▶ **PROBLEM TO WORK ON**
In the listing below, find the line containing "R1: 330k (0V, VLOAD2) -> none" and the line containing "SW1: switch (0V, VA) -> switch (RESET, VA)". Repeat exactly those two lines and every line between them, nothing more.

▶ **GIVEN DATA**
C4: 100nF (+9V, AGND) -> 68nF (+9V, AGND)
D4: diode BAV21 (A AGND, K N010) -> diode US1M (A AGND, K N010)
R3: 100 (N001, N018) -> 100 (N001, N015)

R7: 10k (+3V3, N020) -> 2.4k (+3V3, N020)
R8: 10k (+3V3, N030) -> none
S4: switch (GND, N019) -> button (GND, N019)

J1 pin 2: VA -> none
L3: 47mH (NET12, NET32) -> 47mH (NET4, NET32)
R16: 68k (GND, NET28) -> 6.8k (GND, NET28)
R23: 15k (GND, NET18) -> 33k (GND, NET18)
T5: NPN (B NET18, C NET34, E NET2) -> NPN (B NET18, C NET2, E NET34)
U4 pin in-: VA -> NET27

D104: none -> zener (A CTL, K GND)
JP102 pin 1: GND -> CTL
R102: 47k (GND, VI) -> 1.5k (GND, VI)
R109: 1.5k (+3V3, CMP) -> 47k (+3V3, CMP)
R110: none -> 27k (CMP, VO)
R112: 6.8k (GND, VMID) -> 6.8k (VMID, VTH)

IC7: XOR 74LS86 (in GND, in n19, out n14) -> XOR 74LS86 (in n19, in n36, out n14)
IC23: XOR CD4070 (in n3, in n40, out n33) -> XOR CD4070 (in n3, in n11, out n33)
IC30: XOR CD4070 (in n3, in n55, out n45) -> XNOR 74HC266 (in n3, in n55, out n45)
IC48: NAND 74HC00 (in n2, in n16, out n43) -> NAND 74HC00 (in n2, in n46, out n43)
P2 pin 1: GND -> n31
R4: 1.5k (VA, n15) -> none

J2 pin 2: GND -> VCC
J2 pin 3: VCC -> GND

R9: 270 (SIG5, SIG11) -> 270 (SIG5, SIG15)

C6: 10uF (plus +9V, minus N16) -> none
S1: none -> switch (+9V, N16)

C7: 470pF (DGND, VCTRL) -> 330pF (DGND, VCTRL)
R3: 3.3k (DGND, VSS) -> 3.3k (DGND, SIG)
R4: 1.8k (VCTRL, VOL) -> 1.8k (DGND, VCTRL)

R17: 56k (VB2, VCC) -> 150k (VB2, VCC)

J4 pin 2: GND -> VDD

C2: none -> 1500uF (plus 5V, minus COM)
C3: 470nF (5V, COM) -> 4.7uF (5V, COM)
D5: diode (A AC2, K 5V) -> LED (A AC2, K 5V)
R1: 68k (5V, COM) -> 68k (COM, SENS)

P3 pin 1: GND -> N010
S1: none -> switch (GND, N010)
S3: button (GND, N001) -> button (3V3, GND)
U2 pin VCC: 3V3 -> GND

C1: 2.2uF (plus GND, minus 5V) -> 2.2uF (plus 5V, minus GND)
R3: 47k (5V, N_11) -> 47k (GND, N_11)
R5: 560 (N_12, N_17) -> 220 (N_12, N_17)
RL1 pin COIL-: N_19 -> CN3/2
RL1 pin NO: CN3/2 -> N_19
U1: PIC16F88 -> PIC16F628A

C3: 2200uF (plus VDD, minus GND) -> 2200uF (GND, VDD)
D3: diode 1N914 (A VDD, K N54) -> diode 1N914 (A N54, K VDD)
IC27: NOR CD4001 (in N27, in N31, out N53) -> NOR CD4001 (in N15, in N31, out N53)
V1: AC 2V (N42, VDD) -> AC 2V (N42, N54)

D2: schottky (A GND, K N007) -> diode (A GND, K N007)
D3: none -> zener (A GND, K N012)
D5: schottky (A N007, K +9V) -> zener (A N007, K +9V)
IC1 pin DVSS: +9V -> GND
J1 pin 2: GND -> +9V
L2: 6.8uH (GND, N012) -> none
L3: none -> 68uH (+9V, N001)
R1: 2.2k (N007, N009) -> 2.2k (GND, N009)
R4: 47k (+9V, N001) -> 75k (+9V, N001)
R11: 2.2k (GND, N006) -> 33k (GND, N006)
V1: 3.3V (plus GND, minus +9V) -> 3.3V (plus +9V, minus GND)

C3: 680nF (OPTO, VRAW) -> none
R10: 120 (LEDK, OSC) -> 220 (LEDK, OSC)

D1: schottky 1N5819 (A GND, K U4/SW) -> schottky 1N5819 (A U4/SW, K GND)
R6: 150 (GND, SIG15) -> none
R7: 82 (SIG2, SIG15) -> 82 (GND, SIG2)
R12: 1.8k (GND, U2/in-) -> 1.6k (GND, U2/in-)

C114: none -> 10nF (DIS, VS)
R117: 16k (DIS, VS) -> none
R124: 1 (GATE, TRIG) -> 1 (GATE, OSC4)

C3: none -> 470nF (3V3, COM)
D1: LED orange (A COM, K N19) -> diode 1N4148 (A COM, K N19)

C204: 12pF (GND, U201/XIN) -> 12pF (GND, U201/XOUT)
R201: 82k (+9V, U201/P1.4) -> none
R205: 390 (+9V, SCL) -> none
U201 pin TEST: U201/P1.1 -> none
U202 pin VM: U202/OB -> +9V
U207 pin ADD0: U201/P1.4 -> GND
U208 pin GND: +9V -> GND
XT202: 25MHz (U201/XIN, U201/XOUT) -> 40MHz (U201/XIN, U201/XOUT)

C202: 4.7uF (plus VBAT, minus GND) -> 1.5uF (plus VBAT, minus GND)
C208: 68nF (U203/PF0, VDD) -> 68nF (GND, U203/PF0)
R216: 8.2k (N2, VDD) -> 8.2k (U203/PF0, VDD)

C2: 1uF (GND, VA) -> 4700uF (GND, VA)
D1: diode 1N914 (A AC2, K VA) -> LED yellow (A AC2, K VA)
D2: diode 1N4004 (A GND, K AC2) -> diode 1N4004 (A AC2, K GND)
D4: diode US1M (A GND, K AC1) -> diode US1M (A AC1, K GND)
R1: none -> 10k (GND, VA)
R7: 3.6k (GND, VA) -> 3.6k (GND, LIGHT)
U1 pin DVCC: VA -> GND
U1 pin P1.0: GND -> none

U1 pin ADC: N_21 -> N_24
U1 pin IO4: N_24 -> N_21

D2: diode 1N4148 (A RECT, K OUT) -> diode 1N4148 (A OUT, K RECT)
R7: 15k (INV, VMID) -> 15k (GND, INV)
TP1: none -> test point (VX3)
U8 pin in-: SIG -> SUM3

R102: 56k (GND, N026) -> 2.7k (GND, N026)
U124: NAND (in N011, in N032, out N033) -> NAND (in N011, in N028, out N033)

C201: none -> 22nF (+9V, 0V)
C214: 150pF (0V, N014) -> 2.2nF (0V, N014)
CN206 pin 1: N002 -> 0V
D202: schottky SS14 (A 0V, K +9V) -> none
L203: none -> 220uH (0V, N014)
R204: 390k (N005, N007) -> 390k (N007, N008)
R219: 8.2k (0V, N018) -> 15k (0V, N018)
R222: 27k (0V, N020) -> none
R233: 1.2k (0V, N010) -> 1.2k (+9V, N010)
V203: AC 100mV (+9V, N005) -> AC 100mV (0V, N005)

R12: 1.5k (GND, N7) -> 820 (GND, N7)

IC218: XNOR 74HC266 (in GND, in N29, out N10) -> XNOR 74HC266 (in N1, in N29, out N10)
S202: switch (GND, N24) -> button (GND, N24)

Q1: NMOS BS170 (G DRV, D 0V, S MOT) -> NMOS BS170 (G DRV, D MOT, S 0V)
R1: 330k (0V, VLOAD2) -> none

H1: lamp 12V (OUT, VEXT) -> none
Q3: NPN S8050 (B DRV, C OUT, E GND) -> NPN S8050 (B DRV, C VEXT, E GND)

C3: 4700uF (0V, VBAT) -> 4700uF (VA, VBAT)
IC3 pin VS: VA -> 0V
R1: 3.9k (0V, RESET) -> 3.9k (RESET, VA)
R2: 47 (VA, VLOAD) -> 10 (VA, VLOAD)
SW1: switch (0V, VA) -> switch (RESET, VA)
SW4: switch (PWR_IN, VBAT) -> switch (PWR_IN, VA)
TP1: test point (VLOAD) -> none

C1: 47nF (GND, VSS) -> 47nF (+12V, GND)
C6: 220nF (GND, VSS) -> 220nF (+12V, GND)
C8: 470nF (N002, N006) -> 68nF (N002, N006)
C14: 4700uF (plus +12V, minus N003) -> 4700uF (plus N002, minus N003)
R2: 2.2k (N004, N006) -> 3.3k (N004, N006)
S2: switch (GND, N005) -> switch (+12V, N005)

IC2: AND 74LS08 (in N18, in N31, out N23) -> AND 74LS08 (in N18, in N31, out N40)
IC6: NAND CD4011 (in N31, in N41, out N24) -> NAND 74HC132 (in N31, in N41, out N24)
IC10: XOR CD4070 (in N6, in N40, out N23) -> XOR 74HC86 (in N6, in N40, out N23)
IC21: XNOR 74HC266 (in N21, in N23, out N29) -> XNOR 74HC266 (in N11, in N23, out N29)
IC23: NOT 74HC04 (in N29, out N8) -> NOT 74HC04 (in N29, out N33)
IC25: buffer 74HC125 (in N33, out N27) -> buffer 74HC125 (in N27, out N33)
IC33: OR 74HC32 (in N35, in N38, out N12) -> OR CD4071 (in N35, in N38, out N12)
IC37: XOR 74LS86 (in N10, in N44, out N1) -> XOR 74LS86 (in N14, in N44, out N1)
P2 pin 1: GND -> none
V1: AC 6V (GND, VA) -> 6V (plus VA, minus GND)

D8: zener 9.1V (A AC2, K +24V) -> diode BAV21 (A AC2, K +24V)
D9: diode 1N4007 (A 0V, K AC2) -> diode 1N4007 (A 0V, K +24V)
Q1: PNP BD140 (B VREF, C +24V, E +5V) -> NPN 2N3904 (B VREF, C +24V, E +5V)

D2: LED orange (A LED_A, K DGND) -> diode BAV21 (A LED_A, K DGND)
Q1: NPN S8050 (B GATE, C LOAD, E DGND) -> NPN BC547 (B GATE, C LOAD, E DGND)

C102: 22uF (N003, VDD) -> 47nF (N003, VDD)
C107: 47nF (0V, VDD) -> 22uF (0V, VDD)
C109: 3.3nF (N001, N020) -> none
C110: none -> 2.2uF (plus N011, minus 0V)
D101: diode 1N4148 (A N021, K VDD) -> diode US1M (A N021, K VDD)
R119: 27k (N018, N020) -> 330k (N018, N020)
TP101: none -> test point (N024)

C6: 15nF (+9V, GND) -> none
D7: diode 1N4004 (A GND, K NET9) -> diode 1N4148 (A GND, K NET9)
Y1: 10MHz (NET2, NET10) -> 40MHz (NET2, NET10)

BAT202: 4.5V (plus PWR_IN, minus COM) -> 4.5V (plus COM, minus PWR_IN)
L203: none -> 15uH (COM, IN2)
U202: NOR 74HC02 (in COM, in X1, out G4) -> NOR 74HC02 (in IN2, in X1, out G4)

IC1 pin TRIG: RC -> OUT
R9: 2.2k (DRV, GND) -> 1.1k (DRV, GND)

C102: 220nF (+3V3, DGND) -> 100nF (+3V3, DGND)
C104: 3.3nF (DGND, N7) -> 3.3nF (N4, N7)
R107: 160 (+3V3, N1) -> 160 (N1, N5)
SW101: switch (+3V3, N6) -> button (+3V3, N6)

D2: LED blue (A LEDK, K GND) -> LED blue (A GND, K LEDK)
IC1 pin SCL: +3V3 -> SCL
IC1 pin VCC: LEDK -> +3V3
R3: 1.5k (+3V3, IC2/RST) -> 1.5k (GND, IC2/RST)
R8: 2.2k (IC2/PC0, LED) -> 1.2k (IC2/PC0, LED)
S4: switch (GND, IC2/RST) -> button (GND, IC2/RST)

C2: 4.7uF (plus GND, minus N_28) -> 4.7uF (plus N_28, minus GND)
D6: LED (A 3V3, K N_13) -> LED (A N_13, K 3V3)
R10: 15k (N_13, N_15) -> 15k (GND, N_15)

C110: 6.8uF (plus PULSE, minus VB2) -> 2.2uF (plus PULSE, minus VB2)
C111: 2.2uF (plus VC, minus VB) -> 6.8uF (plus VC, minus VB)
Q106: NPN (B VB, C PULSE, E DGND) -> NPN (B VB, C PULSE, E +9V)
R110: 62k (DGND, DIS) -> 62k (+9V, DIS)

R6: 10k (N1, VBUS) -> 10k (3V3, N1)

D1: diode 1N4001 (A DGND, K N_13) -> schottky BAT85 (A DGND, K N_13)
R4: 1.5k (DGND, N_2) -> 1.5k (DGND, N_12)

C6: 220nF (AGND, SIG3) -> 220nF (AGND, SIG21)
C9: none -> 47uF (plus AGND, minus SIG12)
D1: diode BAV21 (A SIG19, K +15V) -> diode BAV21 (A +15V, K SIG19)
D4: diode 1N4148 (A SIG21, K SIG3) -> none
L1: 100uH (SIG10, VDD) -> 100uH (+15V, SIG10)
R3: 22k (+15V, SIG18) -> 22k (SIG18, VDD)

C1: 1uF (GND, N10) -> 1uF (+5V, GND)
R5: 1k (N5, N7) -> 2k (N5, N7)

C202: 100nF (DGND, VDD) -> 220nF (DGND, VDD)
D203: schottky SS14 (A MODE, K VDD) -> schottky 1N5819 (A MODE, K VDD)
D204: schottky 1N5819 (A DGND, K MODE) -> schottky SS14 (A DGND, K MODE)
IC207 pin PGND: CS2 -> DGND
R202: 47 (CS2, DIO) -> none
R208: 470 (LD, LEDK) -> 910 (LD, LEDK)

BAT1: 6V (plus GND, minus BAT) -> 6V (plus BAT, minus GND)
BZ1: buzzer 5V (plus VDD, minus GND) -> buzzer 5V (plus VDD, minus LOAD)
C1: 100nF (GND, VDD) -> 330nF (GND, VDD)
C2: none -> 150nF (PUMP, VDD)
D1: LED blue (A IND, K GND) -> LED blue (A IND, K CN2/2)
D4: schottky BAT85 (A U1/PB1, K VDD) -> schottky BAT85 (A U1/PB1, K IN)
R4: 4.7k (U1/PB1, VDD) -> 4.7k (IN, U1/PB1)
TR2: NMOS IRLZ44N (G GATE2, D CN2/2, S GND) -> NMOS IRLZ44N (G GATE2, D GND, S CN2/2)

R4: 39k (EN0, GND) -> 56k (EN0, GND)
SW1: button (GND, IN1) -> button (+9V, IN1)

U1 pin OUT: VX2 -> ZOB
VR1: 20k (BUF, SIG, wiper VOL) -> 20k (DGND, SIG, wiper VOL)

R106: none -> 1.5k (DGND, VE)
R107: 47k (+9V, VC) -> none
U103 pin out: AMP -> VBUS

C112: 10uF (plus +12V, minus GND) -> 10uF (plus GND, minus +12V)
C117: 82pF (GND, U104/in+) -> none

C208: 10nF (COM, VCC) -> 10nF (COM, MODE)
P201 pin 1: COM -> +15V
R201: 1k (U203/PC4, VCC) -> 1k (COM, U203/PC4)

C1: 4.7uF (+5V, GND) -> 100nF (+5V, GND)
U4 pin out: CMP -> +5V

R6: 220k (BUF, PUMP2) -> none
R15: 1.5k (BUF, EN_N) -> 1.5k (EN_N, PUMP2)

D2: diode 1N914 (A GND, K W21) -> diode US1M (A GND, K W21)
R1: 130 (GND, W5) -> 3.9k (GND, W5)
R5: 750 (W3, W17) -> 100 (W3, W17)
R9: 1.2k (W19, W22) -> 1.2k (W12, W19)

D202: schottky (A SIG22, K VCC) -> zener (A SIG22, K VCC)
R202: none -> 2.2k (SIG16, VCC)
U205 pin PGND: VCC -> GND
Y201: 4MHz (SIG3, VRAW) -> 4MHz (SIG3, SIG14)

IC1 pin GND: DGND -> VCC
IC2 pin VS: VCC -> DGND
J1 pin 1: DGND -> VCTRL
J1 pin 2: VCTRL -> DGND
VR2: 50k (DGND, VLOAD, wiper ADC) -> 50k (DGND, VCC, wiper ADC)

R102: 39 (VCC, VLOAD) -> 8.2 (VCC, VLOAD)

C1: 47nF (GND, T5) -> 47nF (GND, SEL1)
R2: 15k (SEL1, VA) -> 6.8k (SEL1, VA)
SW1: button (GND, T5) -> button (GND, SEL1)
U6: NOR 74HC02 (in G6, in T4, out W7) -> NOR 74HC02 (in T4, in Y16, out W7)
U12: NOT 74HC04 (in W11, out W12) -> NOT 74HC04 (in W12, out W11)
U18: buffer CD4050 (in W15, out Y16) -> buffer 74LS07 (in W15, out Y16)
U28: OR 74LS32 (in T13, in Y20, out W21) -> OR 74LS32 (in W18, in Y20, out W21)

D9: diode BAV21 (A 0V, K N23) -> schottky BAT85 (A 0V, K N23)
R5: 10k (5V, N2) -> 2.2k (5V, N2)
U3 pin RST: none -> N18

▶ **RESPONSE TO THIS TASK**
R1: 330k (0V, VLOAD2) -> none

H1: lamp 12V (OUT, VEXT) -> none
Q3: NPN S8050 (B DRV, C OUT, E GND) -> NPN S8050 (B DRV, C VEXT, E GND)

C3: 4700uF (0V, VBAT) -> 4700uF (VA, VBAT)
IC3 pin VS: VA -> 0V
R1: 3.9k (0V, RESET) -> 3.9k (RESET, VA)
R2: 47 (VA, VLOAD) -> 10 (VA, VLOAD)
SW1: switch (0V, VA) -> switch (RESET, VA)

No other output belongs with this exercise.